Assigned task:
Repeat what the lines below say, word for word, and skip every image.

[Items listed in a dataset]
- - - -

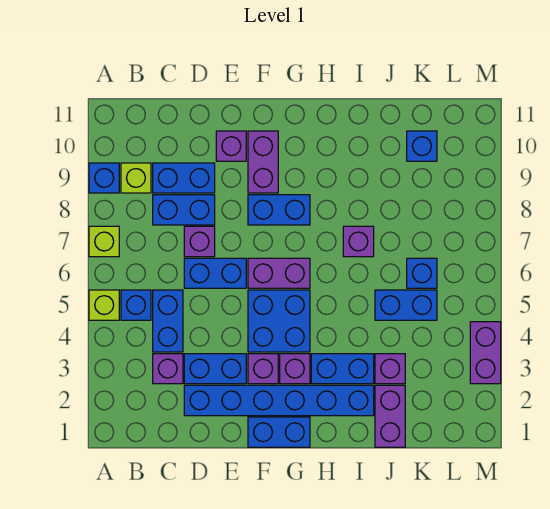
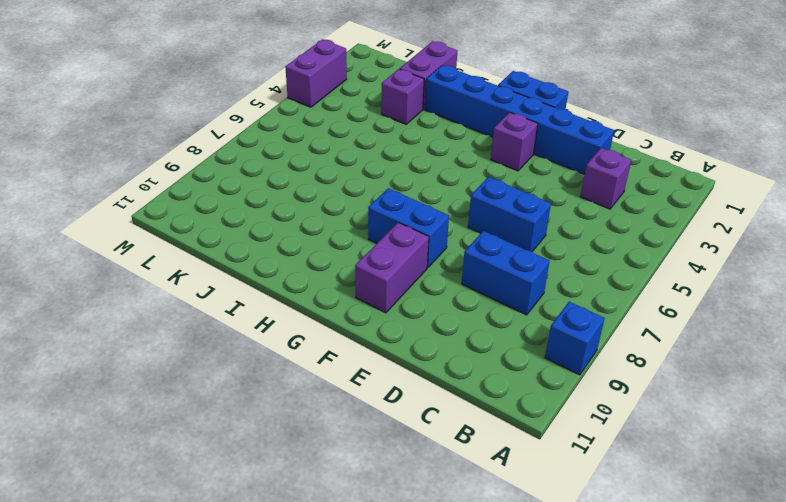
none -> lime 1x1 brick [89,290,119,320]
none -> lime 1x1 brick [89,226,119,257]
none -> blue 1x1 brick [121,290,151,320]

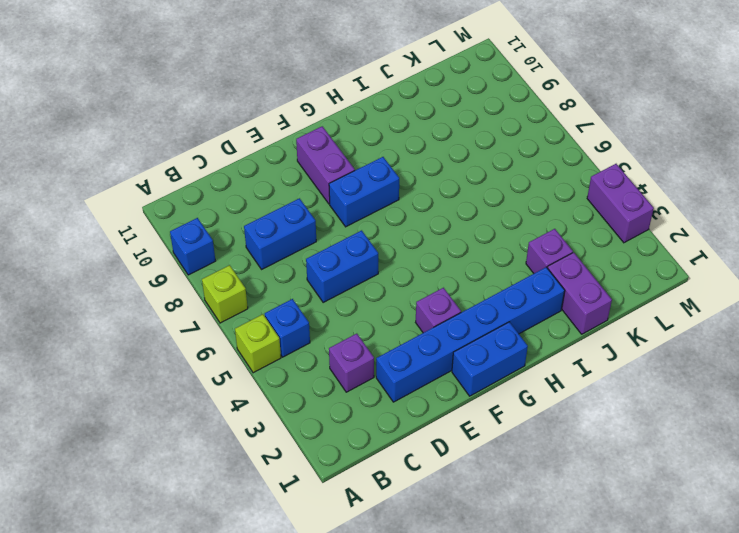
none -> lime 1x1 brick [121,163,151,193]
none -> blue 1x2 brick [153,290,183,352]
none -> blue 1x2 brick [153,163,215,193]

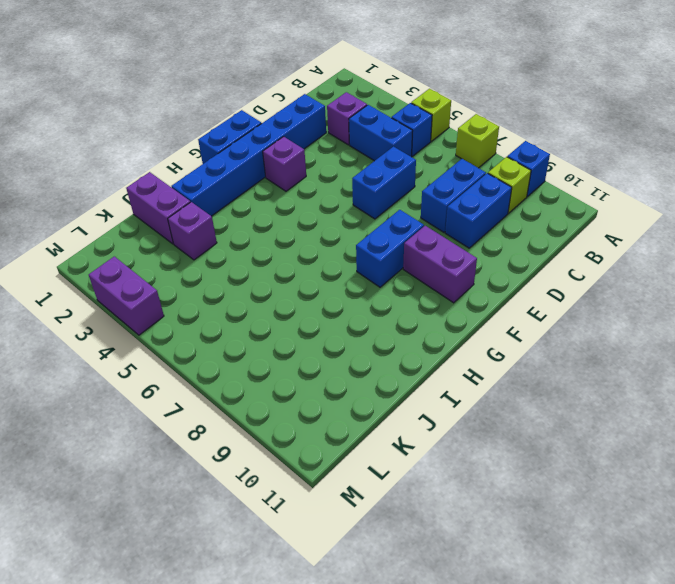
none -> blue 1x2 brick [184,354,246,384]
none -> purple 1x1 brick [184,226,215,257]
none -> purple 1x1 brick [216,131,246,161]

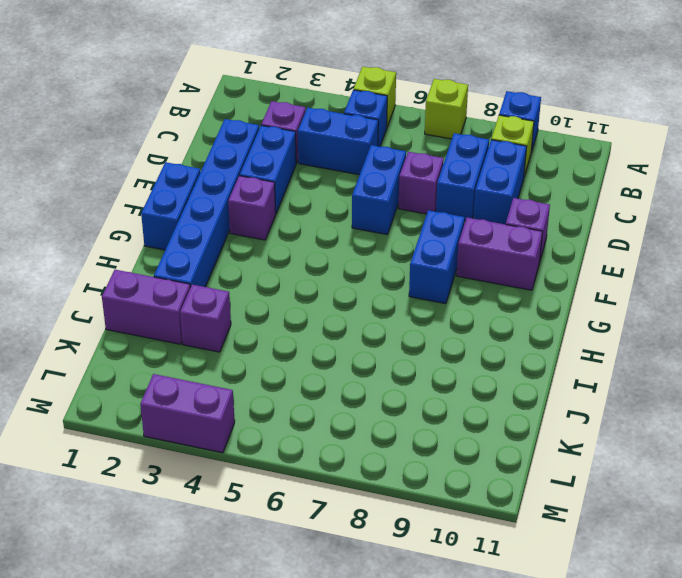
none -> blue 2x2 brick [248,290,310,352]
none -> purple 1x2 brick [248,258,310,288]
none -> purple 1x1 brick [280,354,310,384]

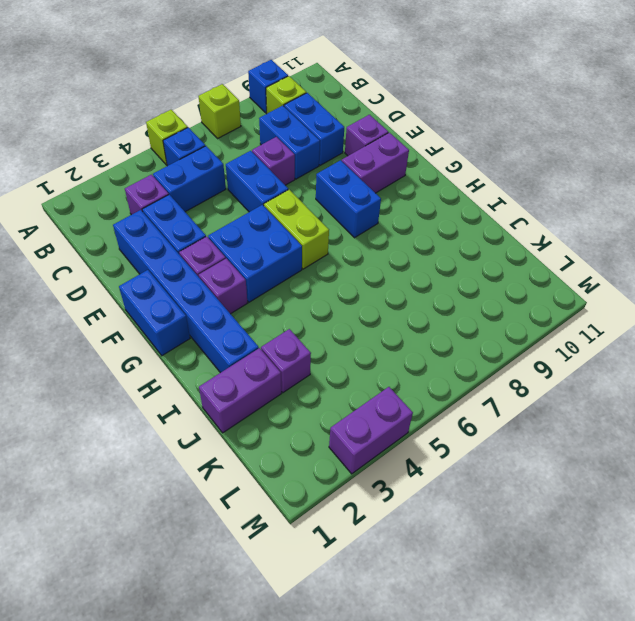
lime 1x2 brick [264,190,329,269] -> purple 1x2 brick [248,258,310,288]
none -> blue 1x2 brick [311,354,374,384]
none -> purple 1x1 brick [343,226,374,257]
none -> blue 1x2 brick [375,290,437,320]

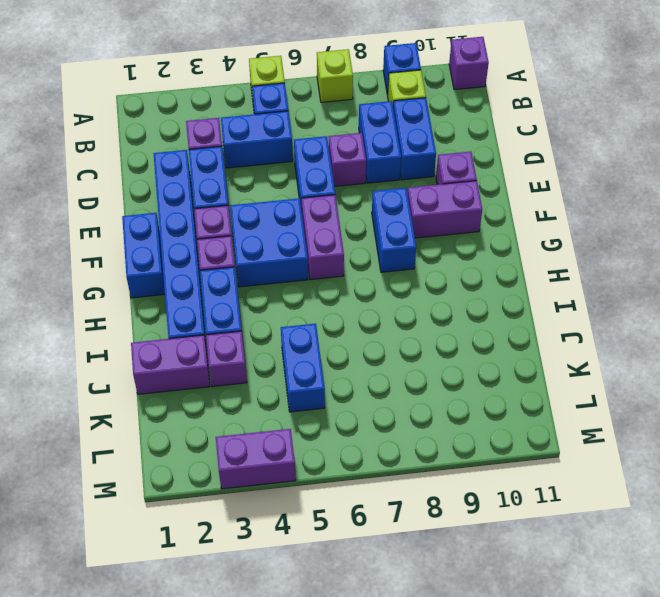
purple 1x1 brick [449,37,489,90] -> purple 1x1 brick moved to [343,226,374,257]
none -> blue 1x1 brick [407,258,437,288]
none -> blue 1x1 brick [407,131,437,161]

- - - -

Written reply:
none -> lime 1x1 brick [89,290,119,320]
none -> lime 1x1 brick [89,226,119,257]
none -> blue 1x1 brick [121,290,151,320]

none -> lime 1x1 brick [121,163,151,193]
none -> blue 1x2 brick [153,290,183,352]
none -> blue 1x2 brick [153,163,215,193]

none -> blue 1x2 brick [184,354,246,384]
none -> purple 1x1 brick [184,226,215,257]
none -> purple 1x1 brick [216,131,246,161]

none -> blue 2x2 brick [248,290,310,352]
none -> purple 1x2 brick [248,258,310,288]
none -> purple 1x1 brick [280,354,310,384]

lime 1x2 brick [264,190,329,269] -> purple 1x2 brick [248,258,310,288]
none -> blue 1x2 brick [311,354,374,384]
none -> purple 1x1 brick [343,226,374,257]
none -> blue 1x2 brick [375,290,437,320]

purple 1x1 brick [449,37,489,90] -> purple 1x1 brick moved to [343,226,374,257]
none -> blue 1x1 brick [407,258,437,288]
none -> blue 1x1 brick [407,131,437,161]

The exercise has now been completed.